## start Data to use

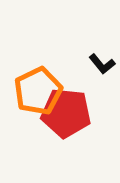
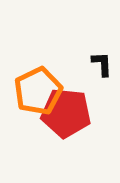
black L-shape: rotated 144 degrees counterclockwise
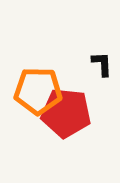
orange pentagon: rotated 27 degrees clockwise
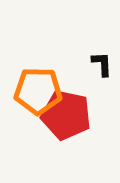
red pentagon: moved 2 px down; rotated 6 degrees clockwise
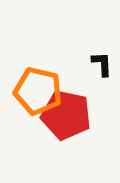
orange pentagon: rotated 12 degrees clockwise
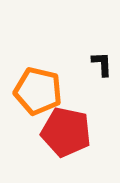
red pentagon: moved 17 px down
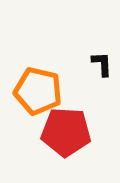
red pentagon: rotated 9 degrees counterclockwise
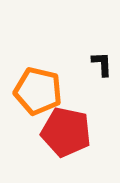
red pentagon: rotated 9 degrees clockwise
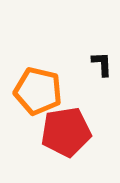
red pentagon: rotated 21 degrees counterclockwise
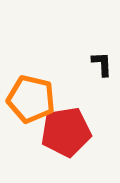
orange pentagon: moved 7 px left, 8 px down
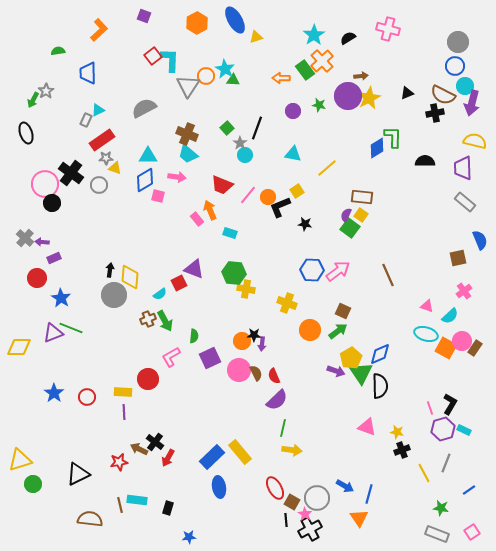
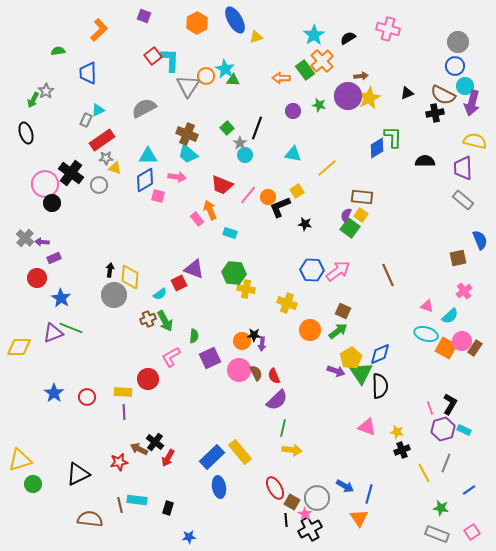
gray rectangle at (465, 202): moved 2 px left, 2 px up
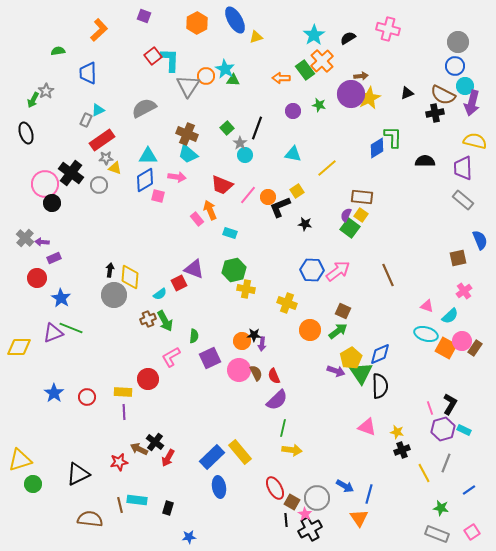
purple circle at (348, 96): moved 3 px right, 2 px up
green hexagon at (234, 273): moved 3 px up; rotated 20 degrees counterclockwise
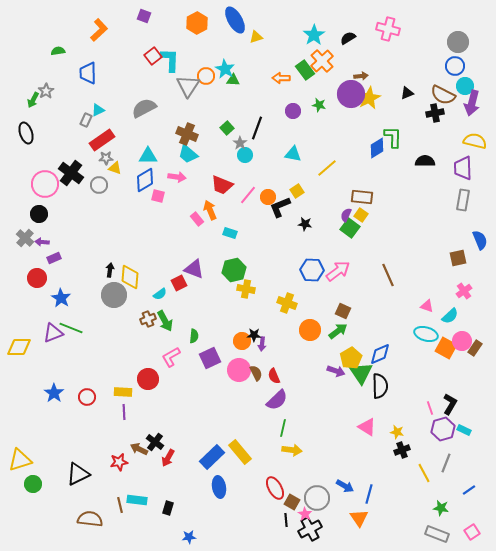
gray rectangle at (463, 200): rotated 60 degrees clockwise
black circle at (52, 203): moved 13 px left, 11 px down
pink triangle at (367, 427): rotated 12 degrees clockwise
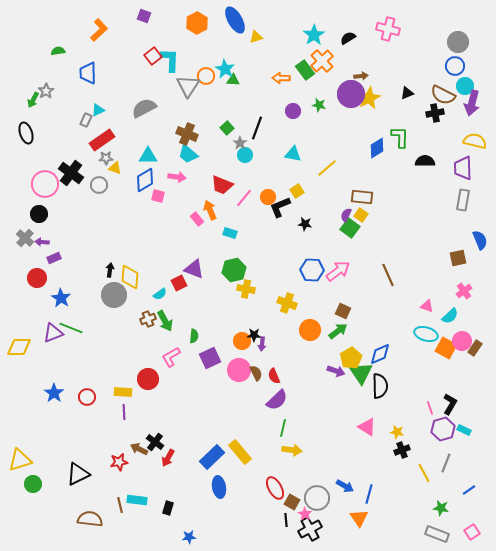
green L-shape at (393, 137): moved 7 px right
pink line at (248, 195): moved 4 px left, 3 px down
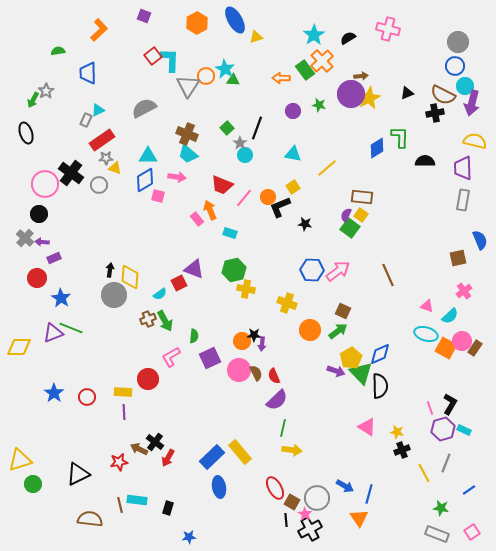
yellow square at (297, 191): moved 4 px left, 4 px up
green triangle at (361, 373): rotated 10 degrees counterclockwise
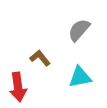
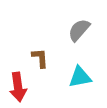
brown L-shape: rotated 35 degrees clockwise
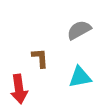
gray semicircle: rotated 20 degrees clockwise
red arrow: moved 1 px right, 2 px down
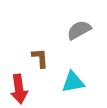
cyan triangle: moved 7 px left, 5 px down
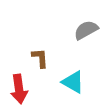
gray semicircle: moved 7 px right
cyan triangle: rotated 40 degrees clockwise
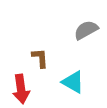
red arrow: moved 2 px right
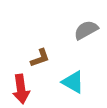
brown L-shape: rotated 75 degrees clockwise
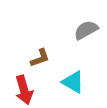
red arrow: moved 3 px right, 1 px down; rotated 8 degrees counterclockwise
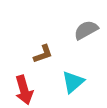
brown L-shape: moved 3 px right, 4 px up
cyan triangle: rotated 50 degrees clockwise
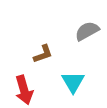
gray semicircle: moved 1 px right, 1 px down
cyan triangle: rotated 20 degrees counterclockwise
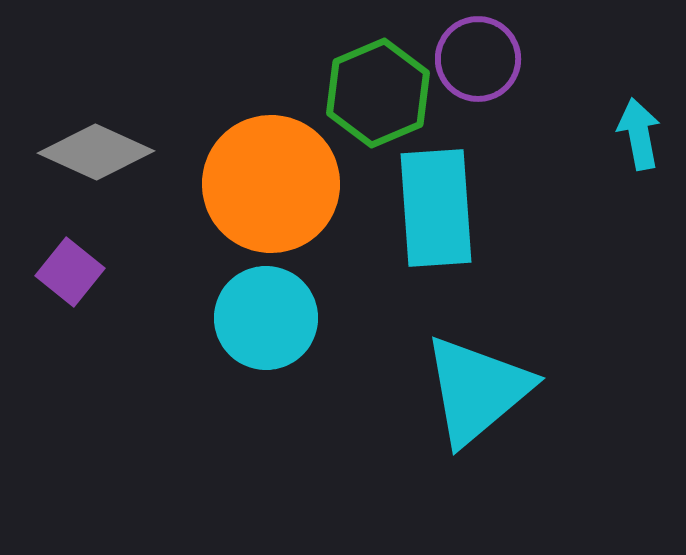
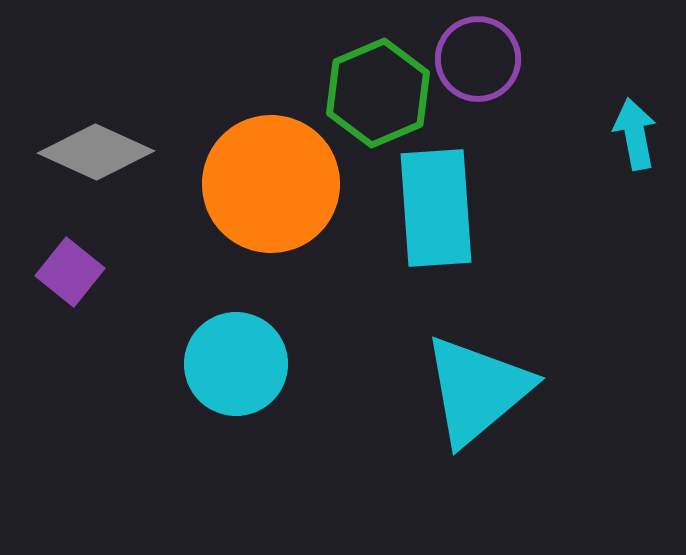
cyan arrow: moved 4 px left
cyan circle: moved 30 px left, 46 px down
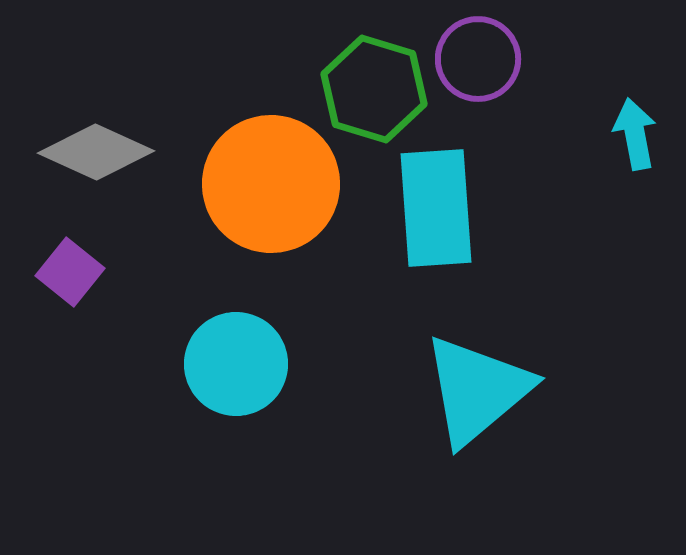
green hexagon: moved 4 px left, 4 px up; rotated 20 degrees counterclockwise
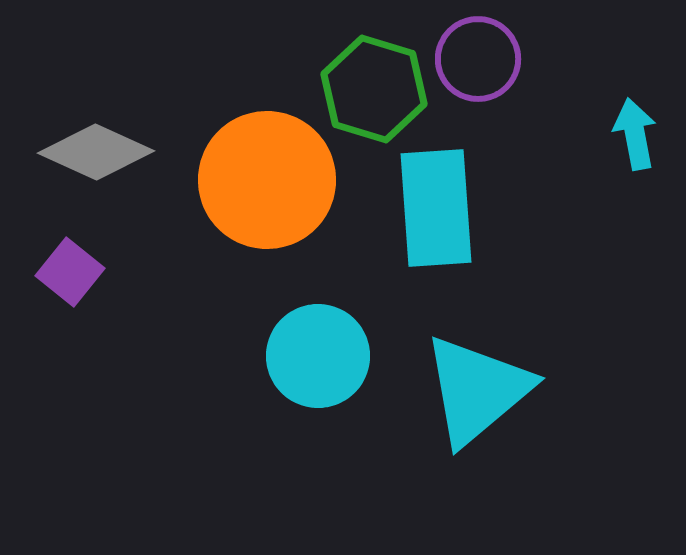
orange circle: moved 4 px left, 4 px up
cyan circle: moved 82 px right, 8 px up
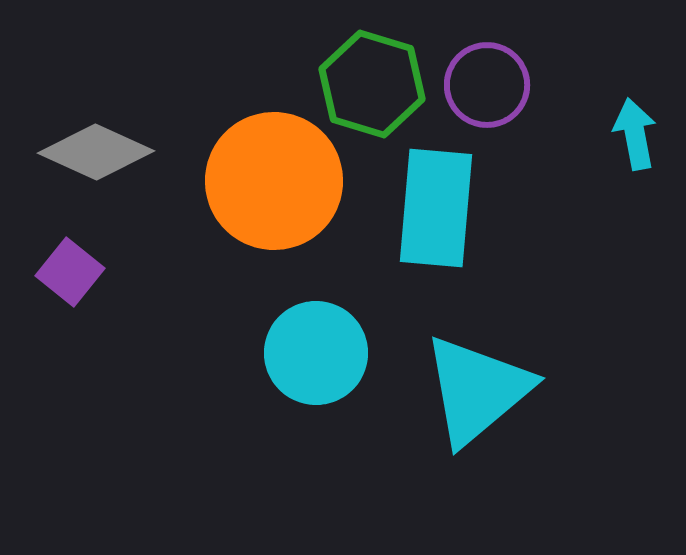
purple circle: moved 9 px right, 26 px down
green hexagon: moved 2 px left, 5 px up
orange circle: moved 7 px right, 1 px down
cyan rectangle: rotated 9 degrees clockwise
cyan circle: moved 2 px left, 3 px up
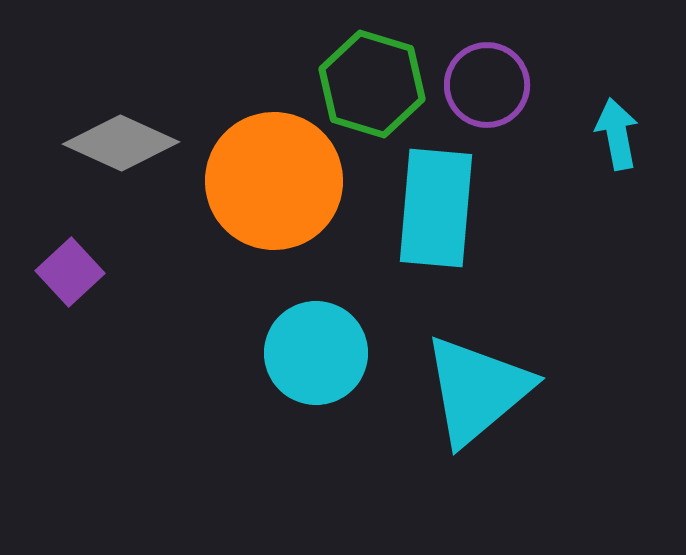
cyan arrow: moved 18 px left
gray diamond: moved 25 px right, 9 px up
purple square: rotated 8 degrees clockwise
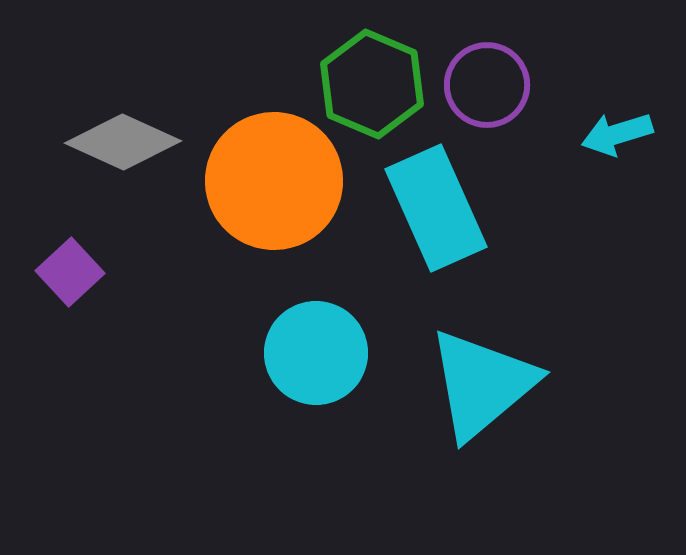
green hexagon: rotated 6 degrees clockwise
cyan arrow: rotated 96 degrees counterclockwise
gray diamond: moved 2 px right, 1 px up
cyan rectangle: rotated 29 degrees counterclockwise
cyan triangle: moved 5 px right, 6 px up
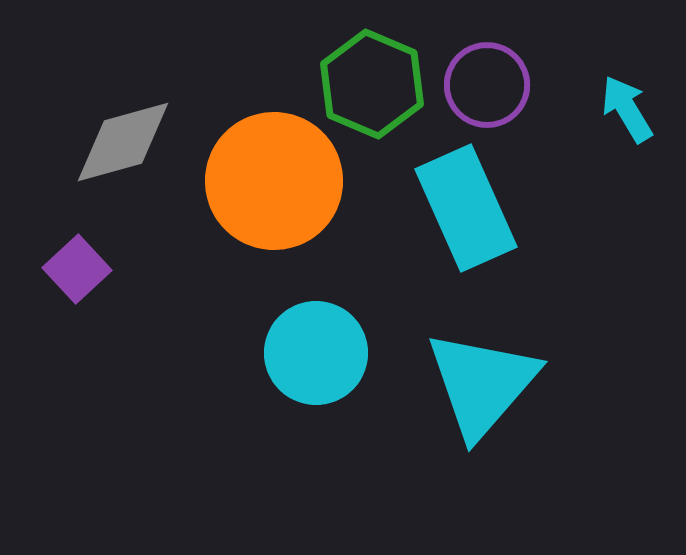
cyan arrow: moved 10 px right, 25 px up; rotated 76 degrees clockwise
gray diamond: rotated 40 degrees counterclockwise
cyan rectangle: moved 30 px right
purple square: moved 7 px right, 3 px up
cyan triangle: rotated 9 degrees counterclockwise
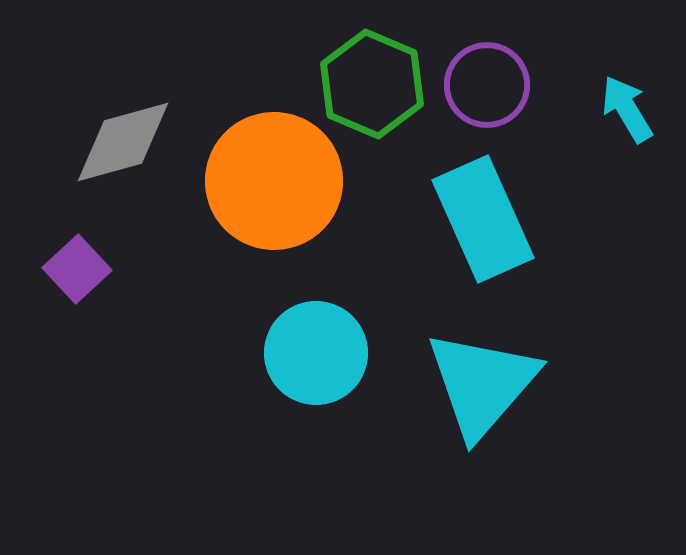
cyan rectangle: moved 17 px right, 11 px down
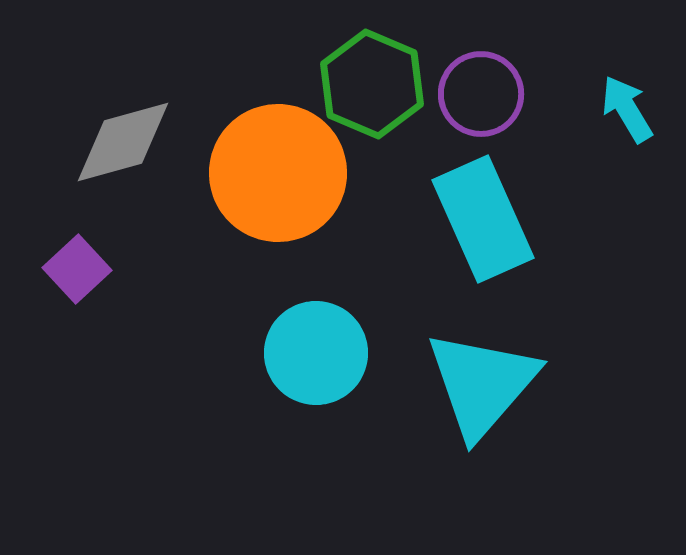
purple circle: moved 6 px left, 9 px down
orange circle: moved 4 px right, 8 px up
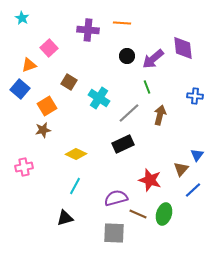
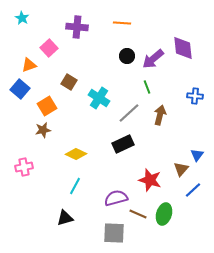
purple cross: moved 11 px left, 3 px up
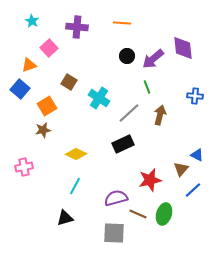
cyan star: moved 10 px right, 3 px down
blue triangle: rotated 40 degrees counterclockwise
red star: rotated 30 degrees counterclockwise
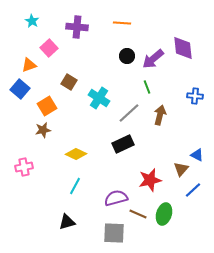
black triangle: moved 2 px right, 4 px down
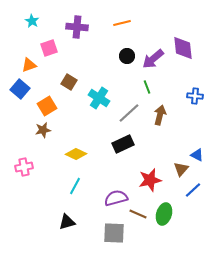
orange line: rotated 18 degrees counterclockwise
pink square: rotated 24 degrees clockwise
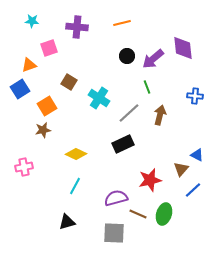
cyan star: rotated 24 degrees counterclockwise
blue square: rotated 18 degrees clockwise
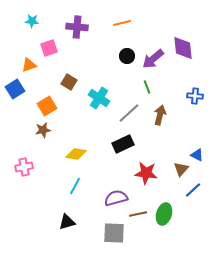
blue square: moved 5 px left
yellow diamond: rotated 15 degrees counterclockwise
red star: moved 4 px left, 7 px up; rotated 20 degrees clockwise
brown line: rotated 36 degrees counterclockwise
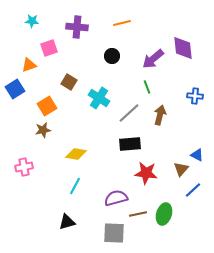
black circle: moved 15 px left
black rectangle: moved 7 px right; rotated 20 degrees clockwise
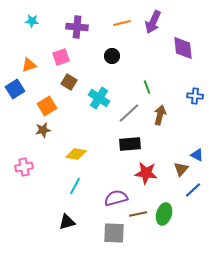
pink square: moved 12 px right, 9 px down
purple arrow: moved 37 px up; rotated 25 degrees counterclockwise
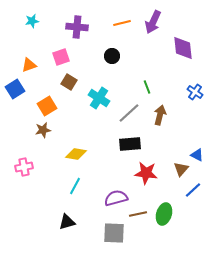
cyan star: rotated 16 degrees counterclockwise
blue cross: moved 4 px up; rotated 28 degrees clockwise
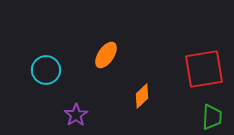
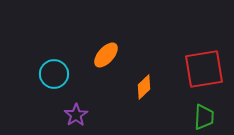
orange ellipse: rotated 8 degrees clockwise
cyan circle: moved 8 px right, 4 px down
orange diamond: moved 2 px right, 9 px up
green trapezoid: moved 8 px left
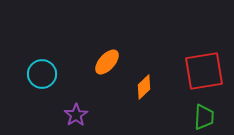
orange ellipse: moved 1 px right, 7 px down
red square: moved 2 px down
cyan circle: moved 12 px left
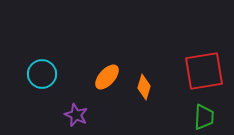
orange ellipse: moved 15 px down
orange diamond: rotated 30 degrees counterclockwise
purple star: rotated 15 degrees counterclockwise
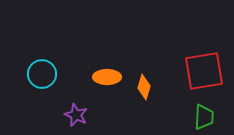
orange ellipse: rotated 48 degrees clockwise
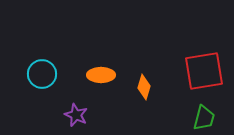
orange ellipse: moved 6 px left, 2 px up
green trapezoid: moved 1 px down; rotated 12 degrees clockwise
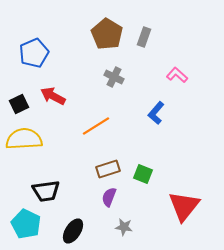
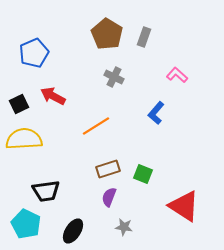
red triangle: rotated 36 degrees counterclockwise
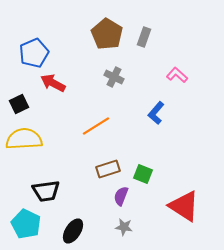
red arrow: moved 13 px up
purple semicircle: moved 12 px right, 1 px up
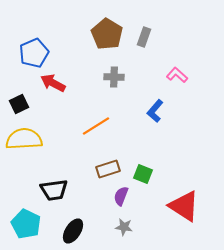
gray cross: rotated 24 degrees counterclockwise
blue L-shape: moved 1 px left, 2 px up
black trapezoid: moved 8 px right, 1 px up
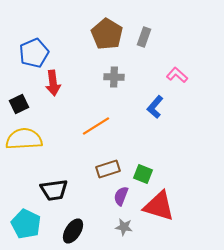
red arrow: rotated 125 degrees counterclockwise
blue L-shape: moved 4 px up
red triangle: moved 25 px left; rotated 16 degrees counterclockwise
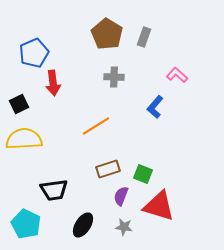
black ellipse: moved 10 px right, 6 px up
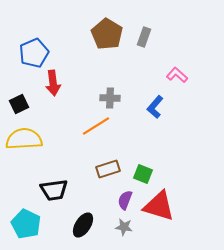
gray cross: moved 4 px left, 21 px down
purple semicircle: moved 4 px right, 4 px down
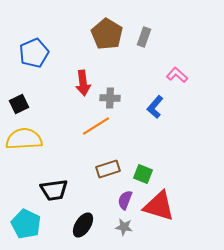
red arrow: moved 30 px right
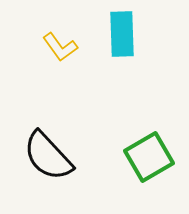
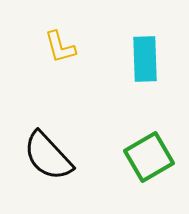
cyan rectangle: moved 23 px right, 25 px down
yellow L-shape: rotated 21 degrees clockwise
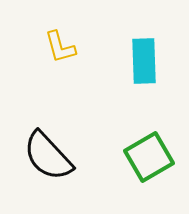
cyan rectangle: moved 1 px left, 2 px down
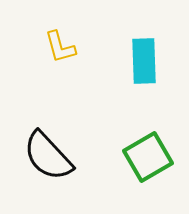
green square: moved 1 px left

## end Data to use

§ **Written instruction**: Alter the items from the line with "gray rectangle at (463, 200): rotated" up to and including the line with "red arrow: moved 1 px right, 2 px down" by replacing "triangle" with "wedge" and keeping everything else the same. Leave the pictures out of your answer.

§ **Output**:
gray rectangle at (463, 200): rotated 60 degrees clockwise
black circle at (52, 203): moved 13 px left, 11 px down
pink wedge at (367, 427): rotated 12 degrees clockwise
green L-shape at (393, 137): moved 7 px right
pink line at (248, 195): moved 4 px left, 3 px down
yellow square at (297, 191): moved 4 px left, 4 px up
green wedge at (361, 373): rotated 10 degrees counterclockwise
brown L-shape: rotated 35 degrees clockwise
gray semicircle: rotated 20 degrees clockwise
red arrow: moved 1 px right, 2 px down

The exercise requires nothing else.